Exercise brief:
Pictures stay out of the answer, but every line of the material must be restated exactly.

Records for this exercise:
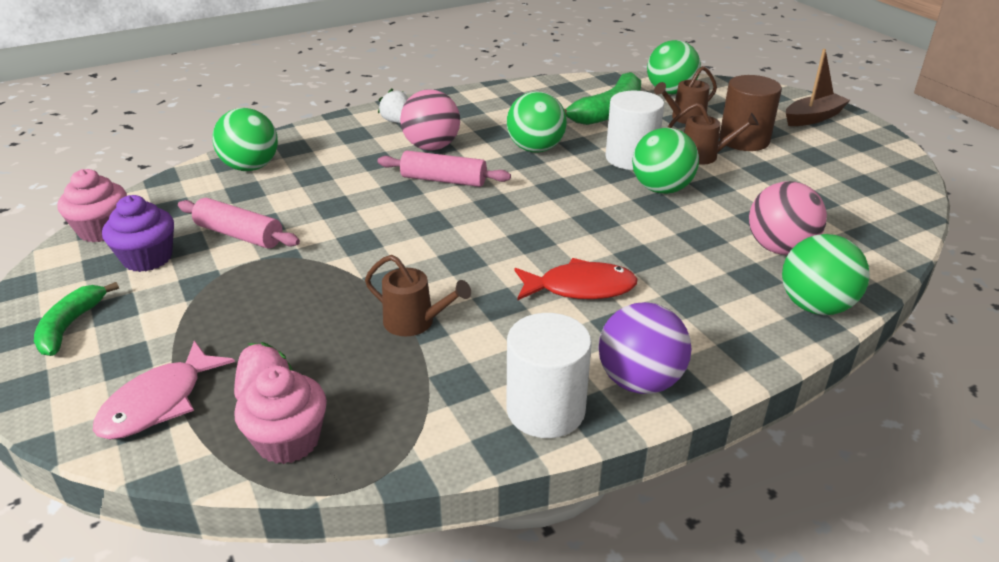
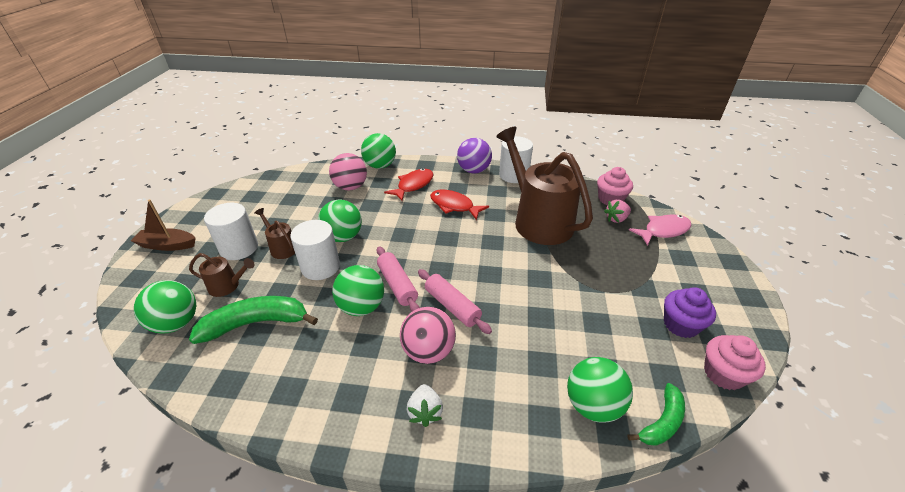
camera: 145 degrees left, 5 degrees up
(70, 326) = (720, 289): green banana -> green banana (662, 422)
(239, 235) = (615, 318): pink rolling pin -> pink rolling pin (397, 285)
(415, 322) = (538, 220): brown watering can -> brown watering can, size x2.35
(696, 294) = (413, 185): none -> red fish
(744, 140) = (239, 248): brown cylinder -> white cylinder

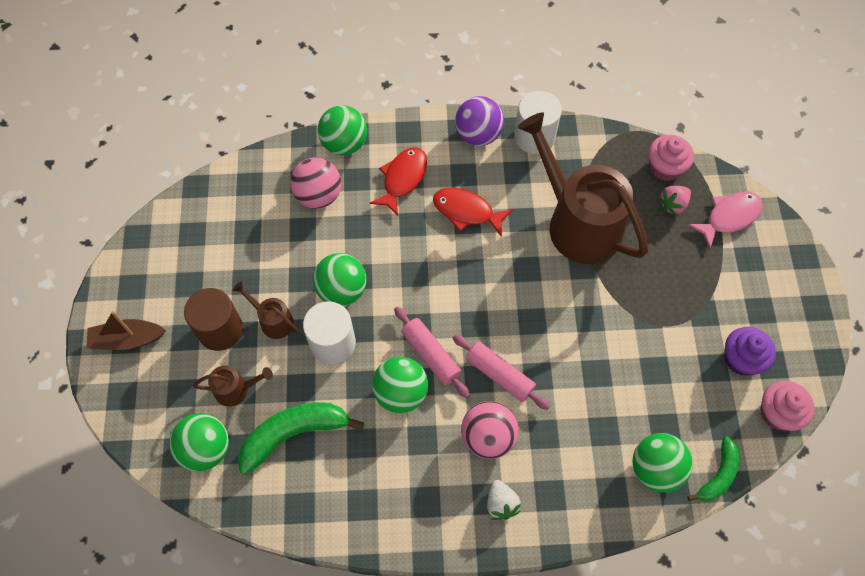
camera: 10 degrees left, 25 degrees up
(239, 248) = (220, 330): white cylinder -> brown cylinder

Output for this task:
camera: 145 degrees left, 5 degrees up
(70, 326) = (720, 289): green banana -> green banana (662, 422)
(239, 235) = (615, 318): pink rolling pin -> pink rolling pin (397, 285)
(415, 322) = (538, 220): brown watering can -> brown watering can, size x2.35
(696, 294) = (413, 185): none -> red fish
(744, 140) = (239, 248): brown cylinder -> white cylinder

camera: 10 degrees left, 25 degrees up
(239, 248) = (220, 330): white cylinder -> brown cylinder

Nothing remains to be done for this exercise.